▶ ASSIGNED TASK:
Where the line with "colour | pink" appears below, start writing out lines exactly, and finish with the line with "relocated | green", which is included; write out nothing else.

[Data entries]
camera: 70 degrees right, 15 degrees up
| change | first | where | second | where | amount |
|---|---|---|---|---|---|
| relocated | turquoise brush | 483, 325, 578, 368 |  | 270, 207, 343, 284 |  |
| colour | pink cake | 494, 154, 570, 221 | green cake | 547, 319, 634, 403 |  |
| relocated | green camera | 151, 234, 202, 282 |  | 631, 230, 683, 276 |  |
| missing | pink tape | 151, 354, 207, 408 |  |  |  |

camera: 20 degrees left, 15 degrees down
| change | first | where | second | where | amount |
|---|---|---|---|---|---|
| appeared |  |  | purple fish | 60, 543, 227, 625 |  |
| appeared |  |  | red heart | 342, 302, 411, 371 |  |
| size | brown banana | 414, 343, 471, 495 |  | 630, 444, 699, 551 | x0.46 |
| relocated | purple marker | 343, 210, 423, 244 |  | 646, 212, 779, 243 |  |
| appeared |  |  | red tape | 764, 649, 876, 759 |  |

==

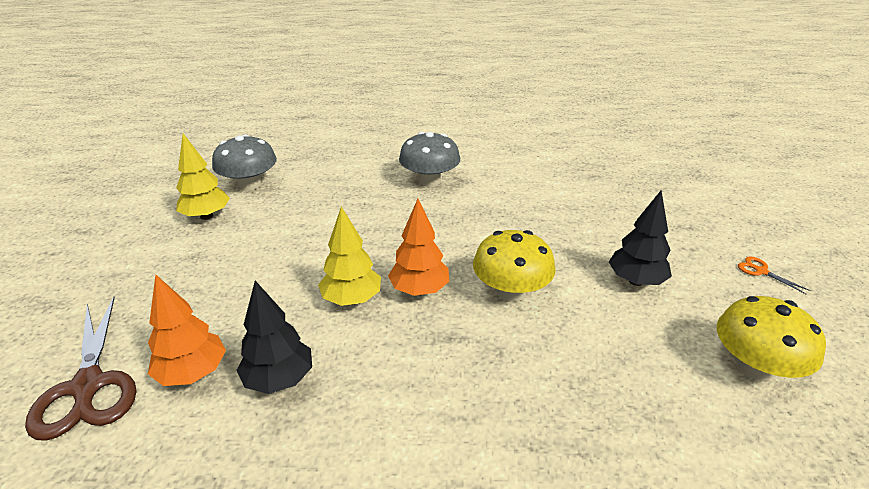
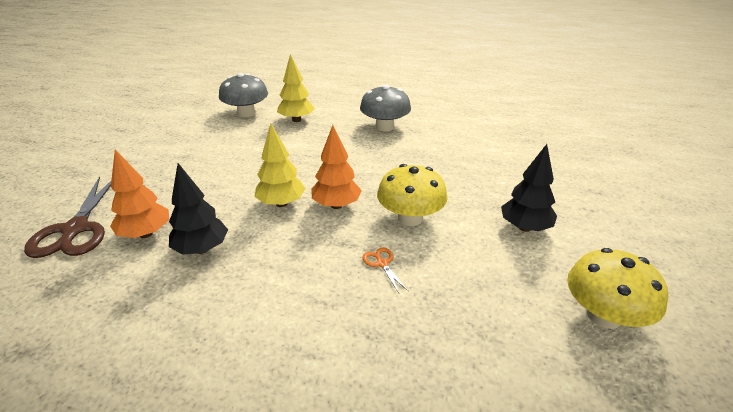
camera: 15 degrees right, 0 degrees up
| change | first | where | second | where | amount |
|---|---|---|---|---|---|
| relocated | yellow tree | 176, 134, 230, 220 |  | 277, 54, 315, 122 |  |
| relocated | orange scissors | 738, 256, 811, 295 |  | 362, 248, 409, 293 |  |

▶ ANSWER SPACE:
| colour | pink cake | 494, 154, 570, 221 | green cake | 547, 319, 634, 403 |  |
| relocated | green camera | 151, 234, 202, 282 |  | 631, 230, 683, 276 |  |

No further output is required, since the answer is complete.